_What the exercise asks_: Only the lines from the one with "[gelb] (3rd from" through the last line of the data below are to be duplicated, exactly and without pictures.
Task material START
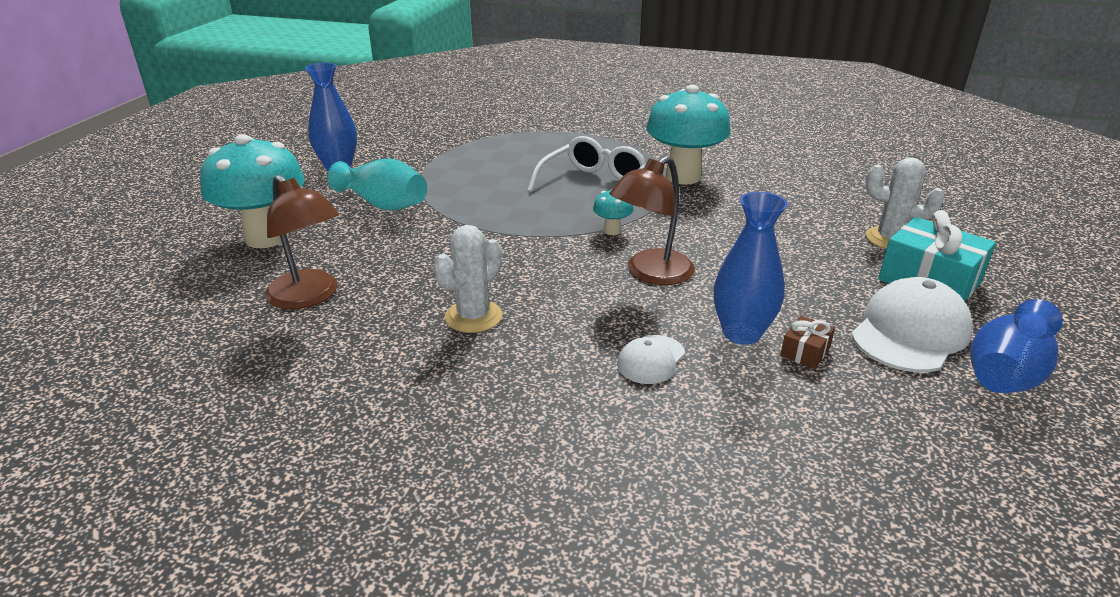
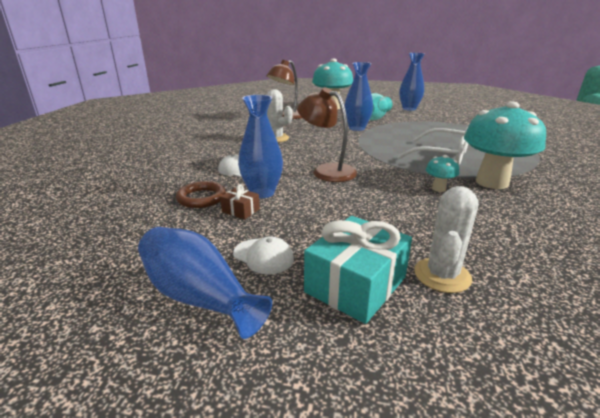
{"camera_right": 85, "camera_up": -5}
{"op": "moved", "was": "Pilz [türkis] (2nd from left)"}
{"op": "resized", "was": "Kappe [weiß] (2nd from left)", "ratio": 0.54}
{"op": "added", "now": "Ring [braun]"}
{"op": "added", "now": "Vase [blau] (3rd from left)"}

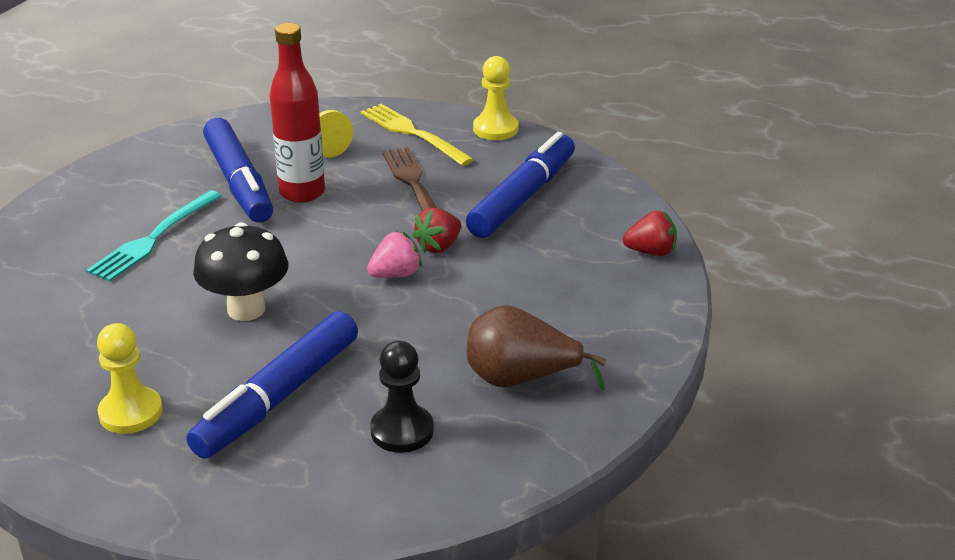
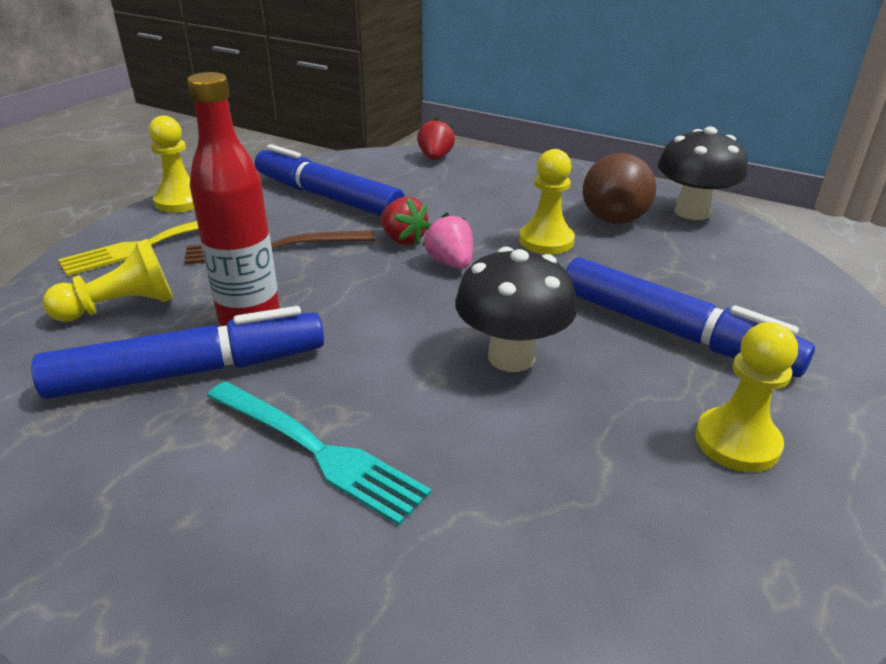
{"camera_right": -85, "camera_up": 0}
{"op": "removed", "was": "Bauer [schwarz]"}
{"op": "added", "now": "Bauer [gelb] (3rd from left)"}
{"op": "added", "now": "Pilz [schwarz] (2nd from left)"}

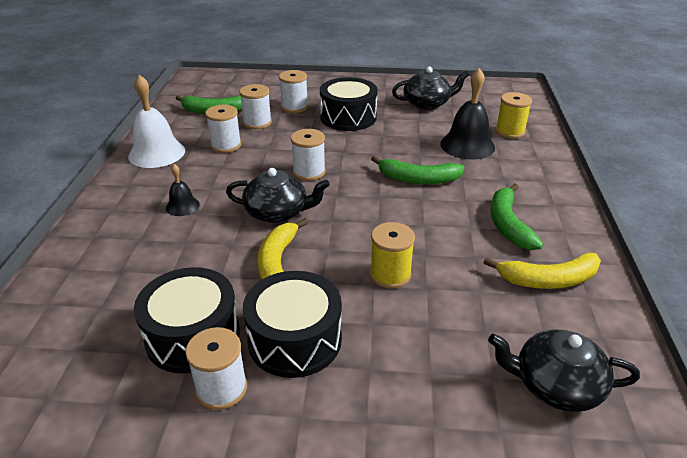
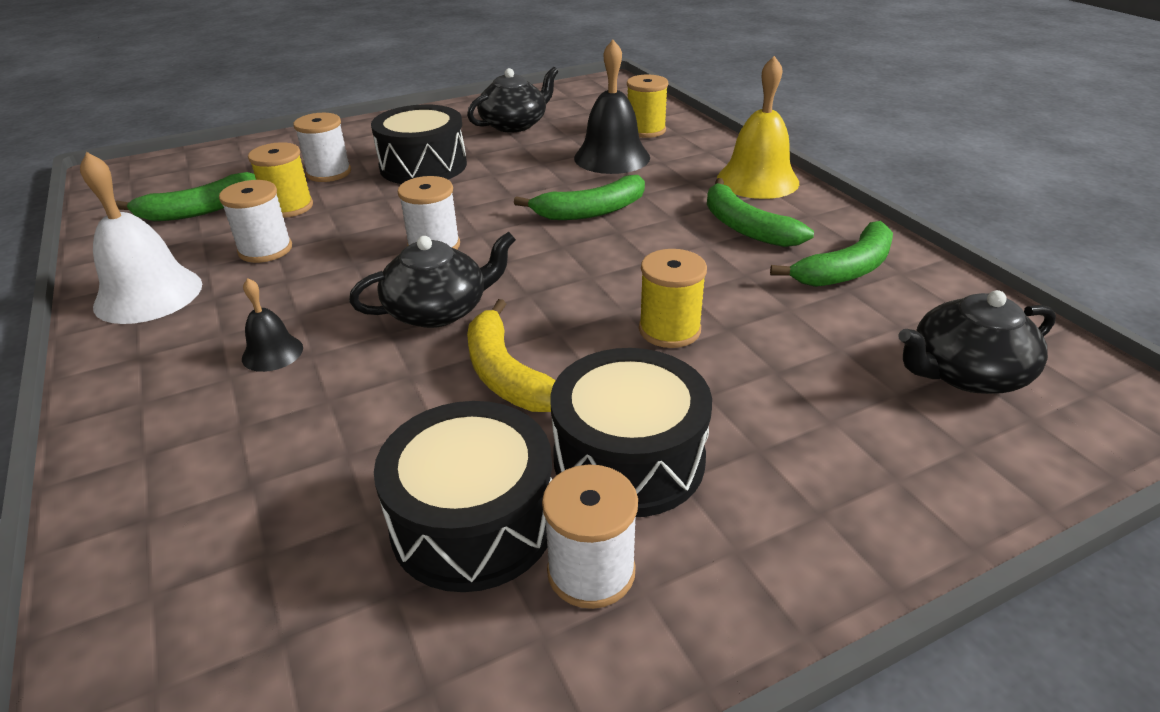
{"camera_right": -30, "camera_up": 0}
{"op": "recoloured", "was": "Garnrolle [weiß] (3rd from left)", "now": "Garnrolle [gelb] (1st from left)"}
{"op": "recoloured", "was": "Banane [gelb] (2nd from left)", "now": "Banane [grün] (4th from left)"}
{"op": "added", "now": "Glocke [gelb]"}

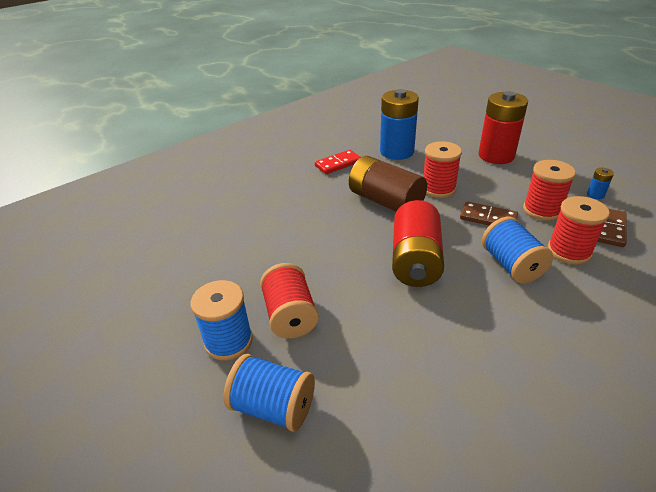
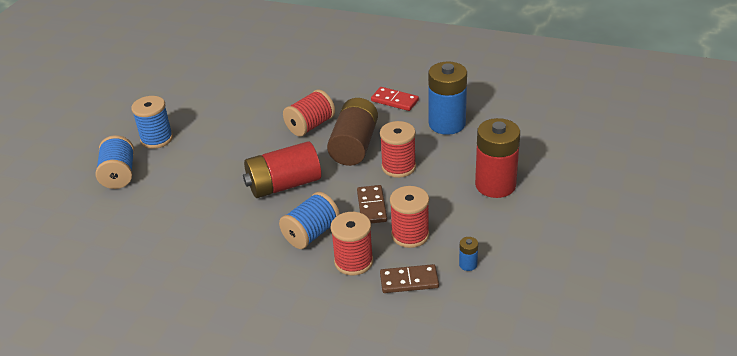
{"camera_right": 60, "camera_up": 0}
{"op": "moved", "was": "Garnrolle [rot] (1st from left)"}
Task material END
_Worked solution_:
{"op": "added", "now": "Bauer [gelb] (3rd from left)"}
{"op": "added", "now": "Pilz [schwarz] (2nd from left)"}

{"camera_right": -30, "camera_up": 0}
{"op": "recoloured", "was": "Garnrolle [weiß] (3rd from left)", "now": "Garnrolle [gelb] (1st from left)"}
{"op": "recoloured", "was": "Banane [gelb] (2nd from left)", "now": "Banane [grün] (4th from left)"}
{"op": "added", "now": "Glocke [gelb]"}

{"camera_right": 60, "camera_up": 0}
{"op": "moved", "was": "Garnrolle [rot] (1st from left)"}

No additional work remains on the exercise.